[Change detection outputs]
⁂

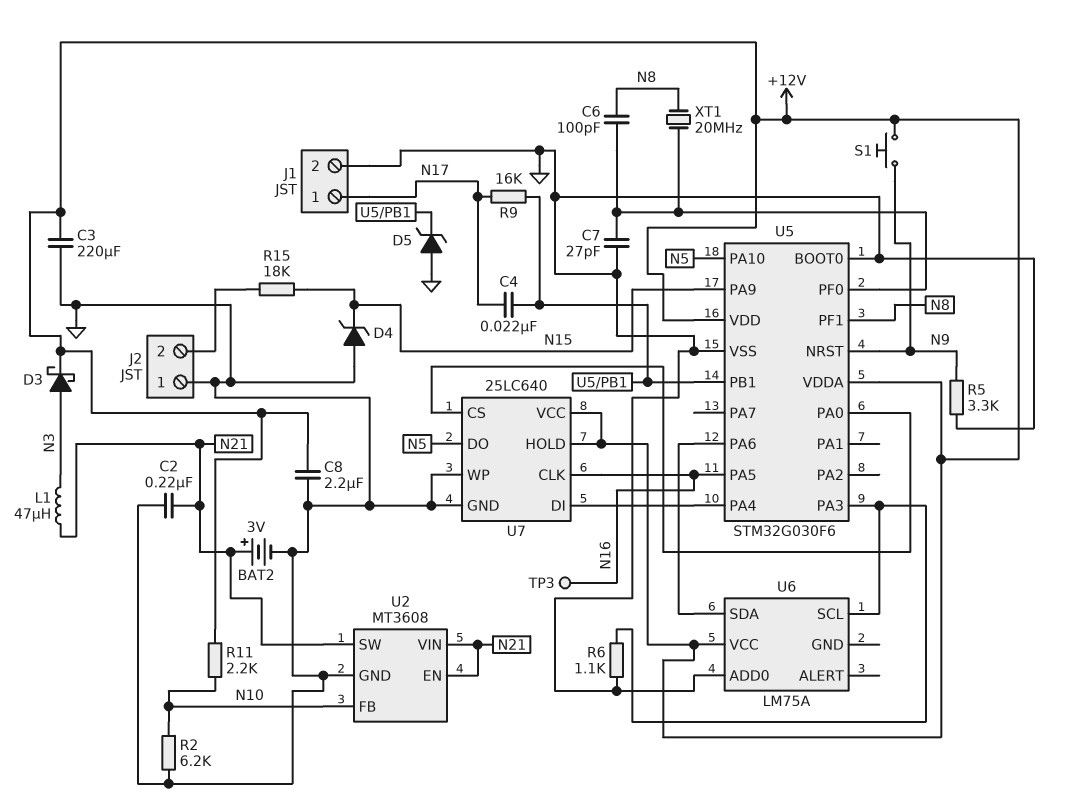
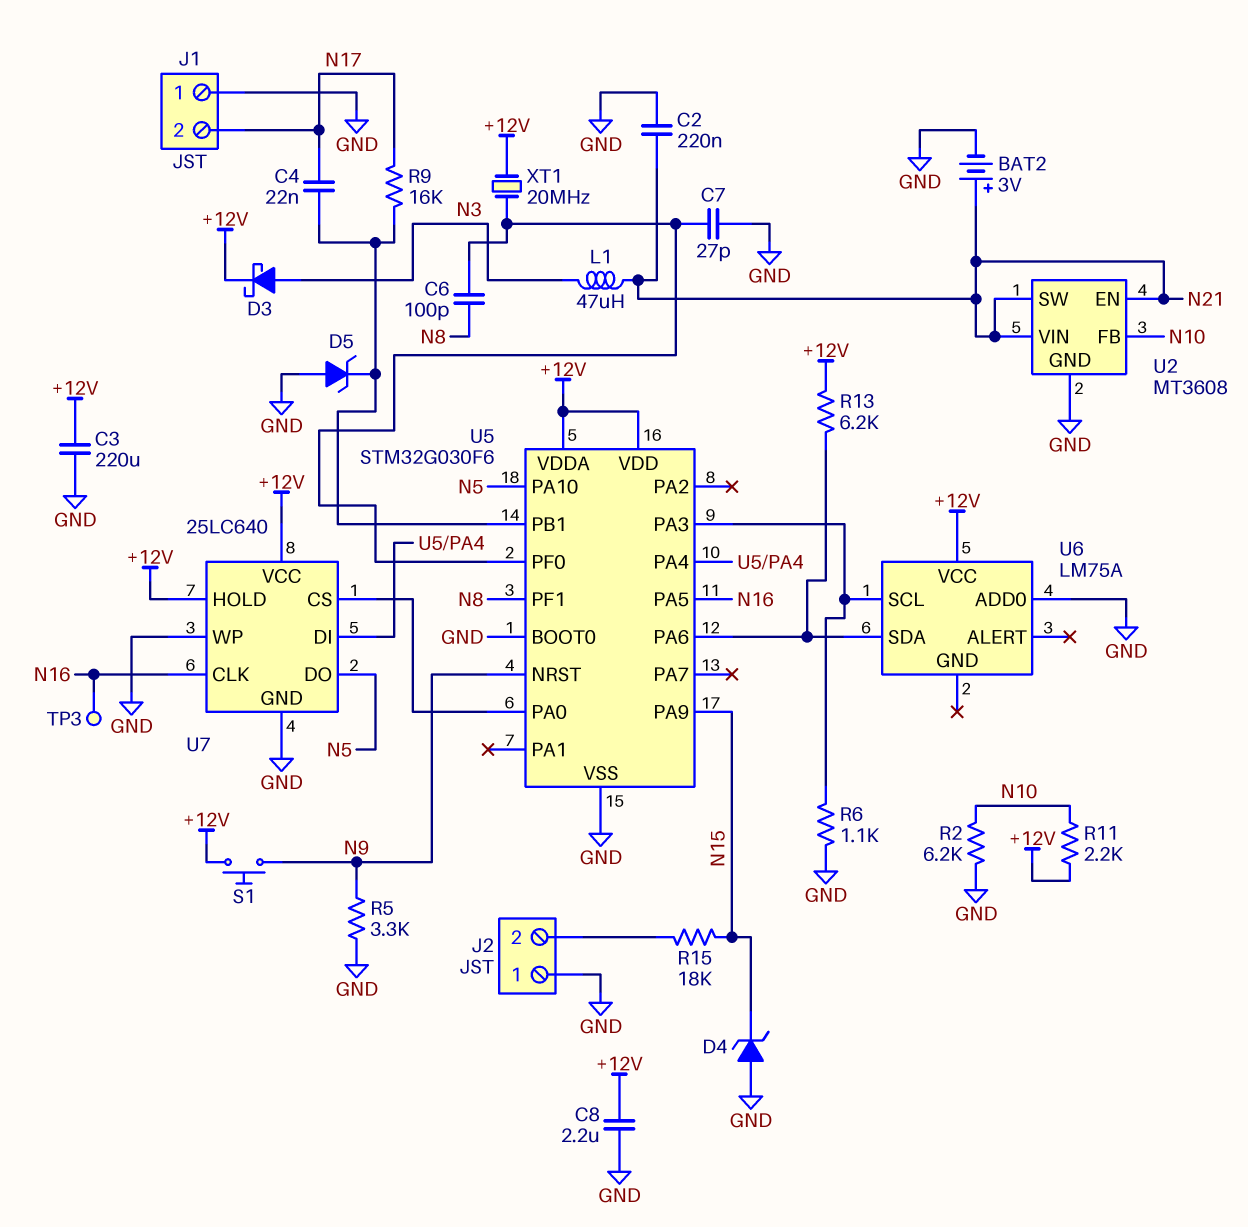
J1 pin 1: N17 -> GND
J1 pin 2: GND -> N17
R13: none -> 6.2k (+12V, U5/PA6)
XT1: 20MHz (N8, U5/PF0) -> 20MHz (+12V, U5/PF0)

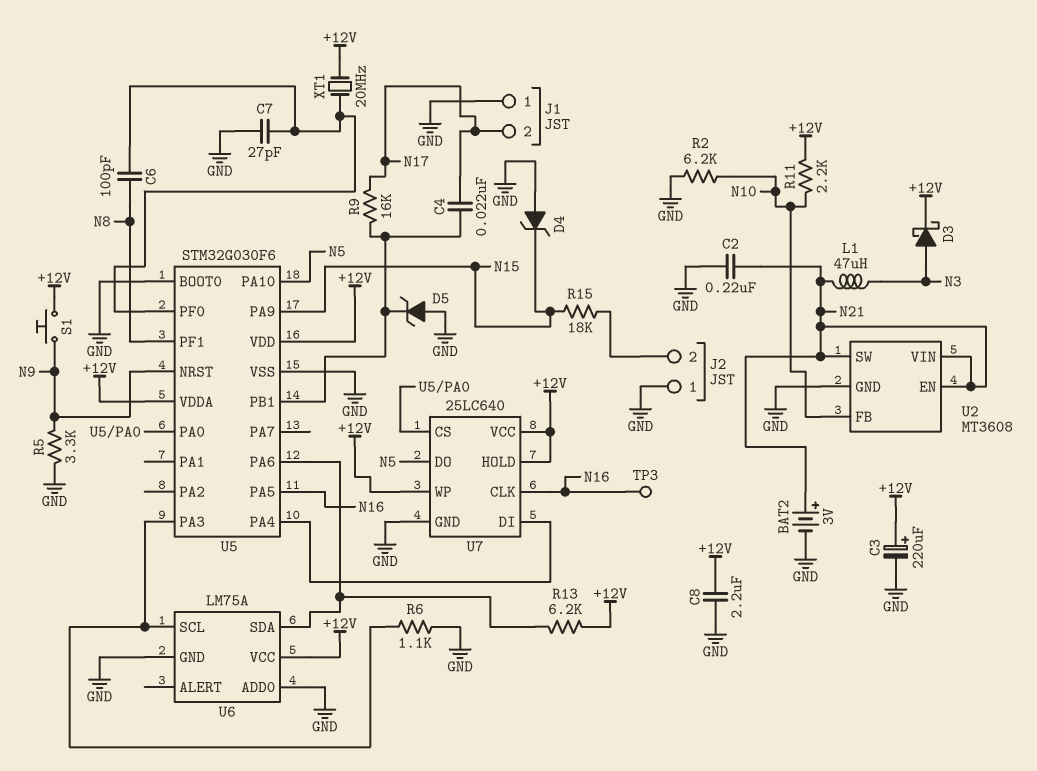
C3: 220uF (+12V, GND) -> 220uF (plus +12V, minus GND)
U6 pin GND: none -> GND
U7 pin WP: GND -> +12V

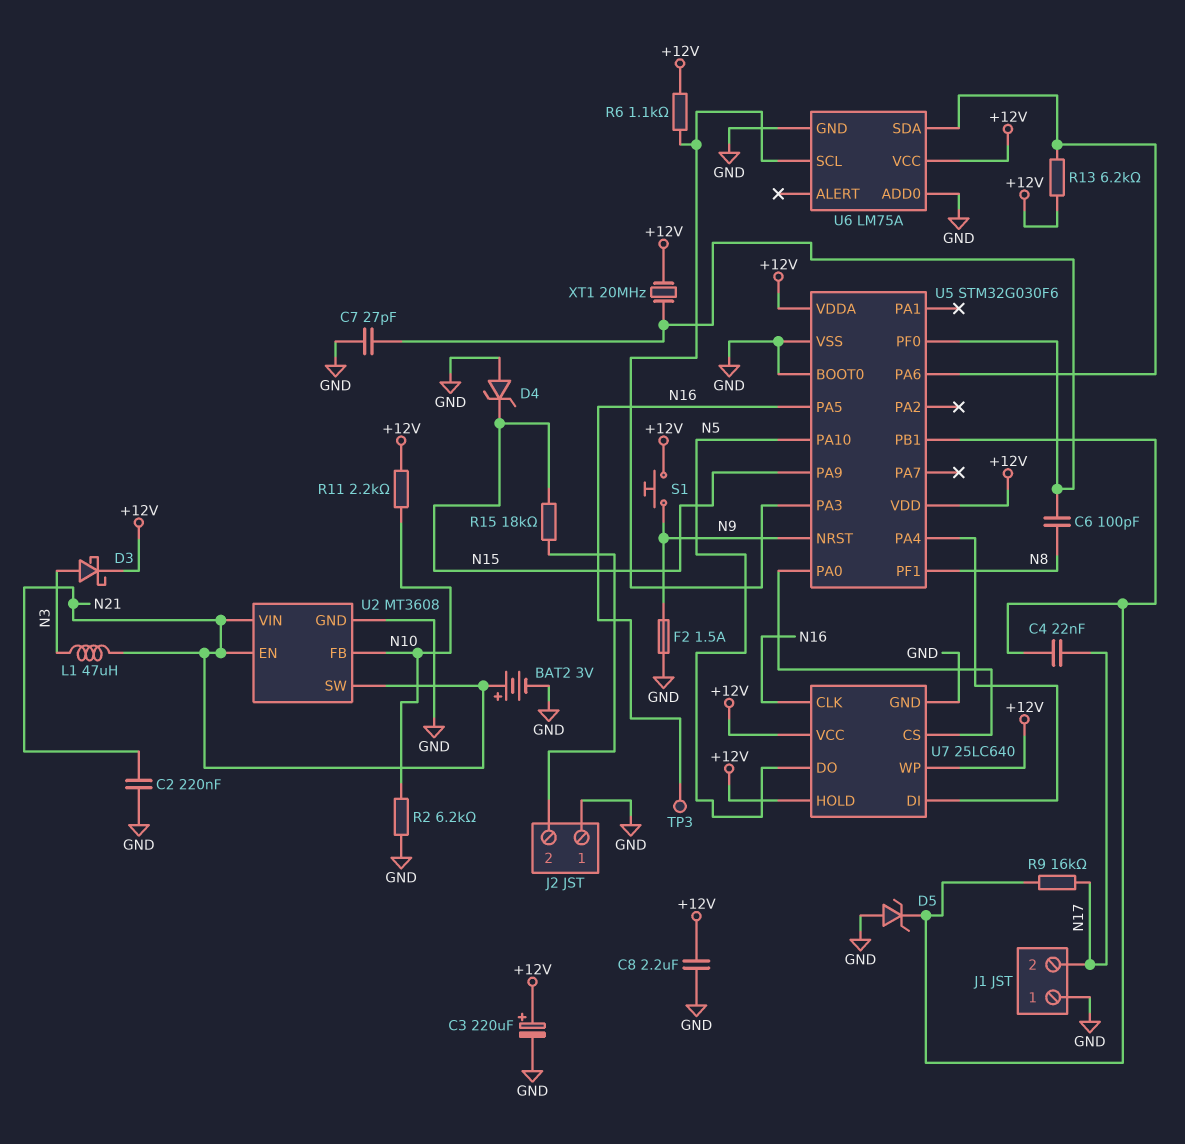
F2: none -> 1.5A (GND, N9)
R5: 3.3k (GND, N9) -> none
R6: 1.1k (GND, U5/PA3) -> 1.1k (+12V, U5/PA3)

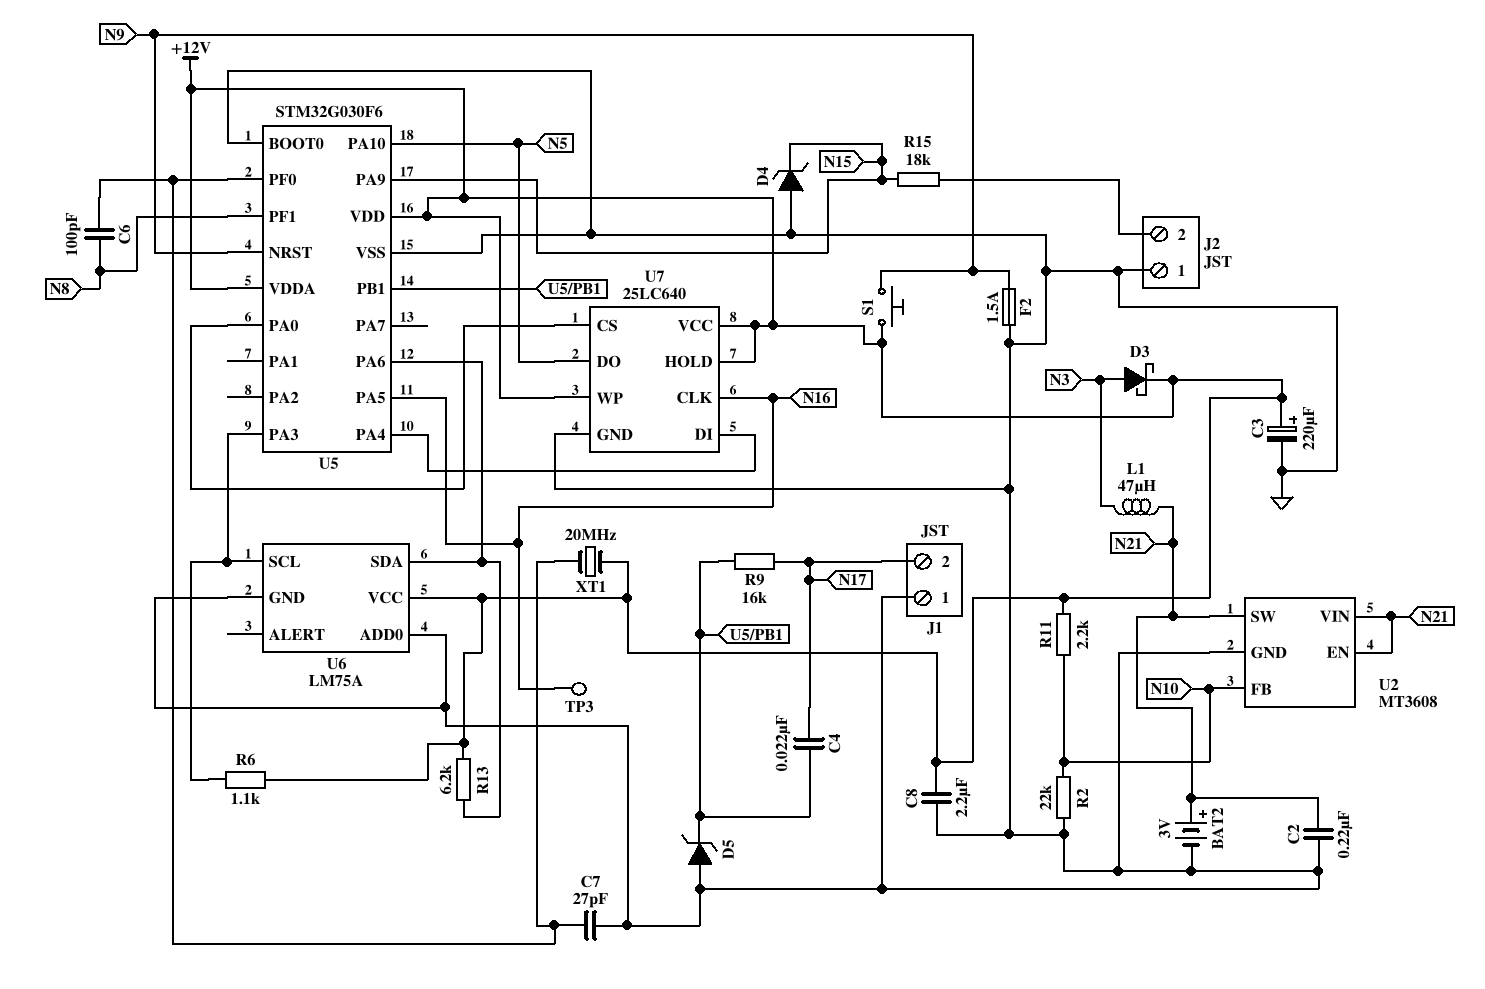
R2: 6.2k (GND, N10) -> 22k (GND, N10)

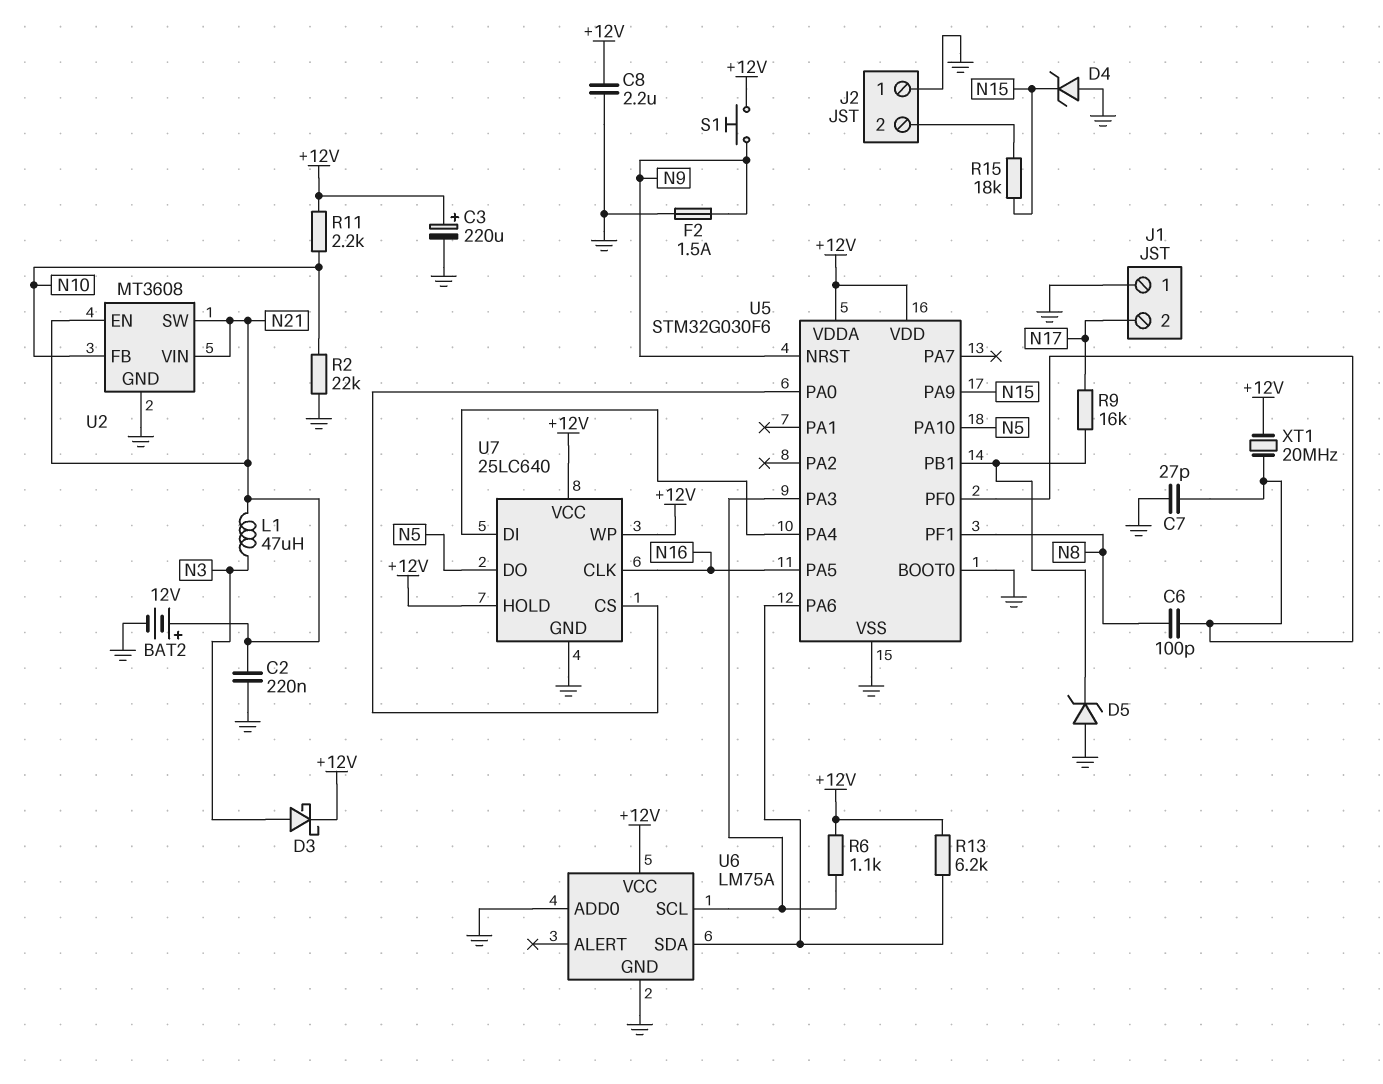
BAT2: 3V (plus N21, minus GND) -> 12V (plus N21, minus GND)
C4: 22nF (N17, U5/PB1) -> none
TP3: test point (N16) -> none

⁂

[Task prompt] Omit the pictures and copy the records above exactly.

[Answer area]
J1 pin 1: N17 -> GND
J1 pin 2: GND -> N17
R13: none -> 6.2k (+12V, U5/PA6)
XT1: 20MHz (N8, U5/PF0) -> 20MHz (+12V, U5/PF0)

C3: 220uF (+12V, GND) -> 220uF (plus +12V, minus GND)
U6 pin GND: none -> GND
U7 pin WP: GND -> +12V

F2: none -> 1.5A (GND, N9)
R5: 3.3k (GND, N9) -> none
R6: 1.1k (GND, U5/PA3) -> 1.1k (+12V, U5/PA3)

R2: 6.2k (GND, N10) -> 22k (GND, N10)

BAT2: 3V (plus N21, minus GND) -> 12V (plus N21, minus GND)
C4: 22nF (N17, U5/PB1) -> none
TP3: test point (N16) -> none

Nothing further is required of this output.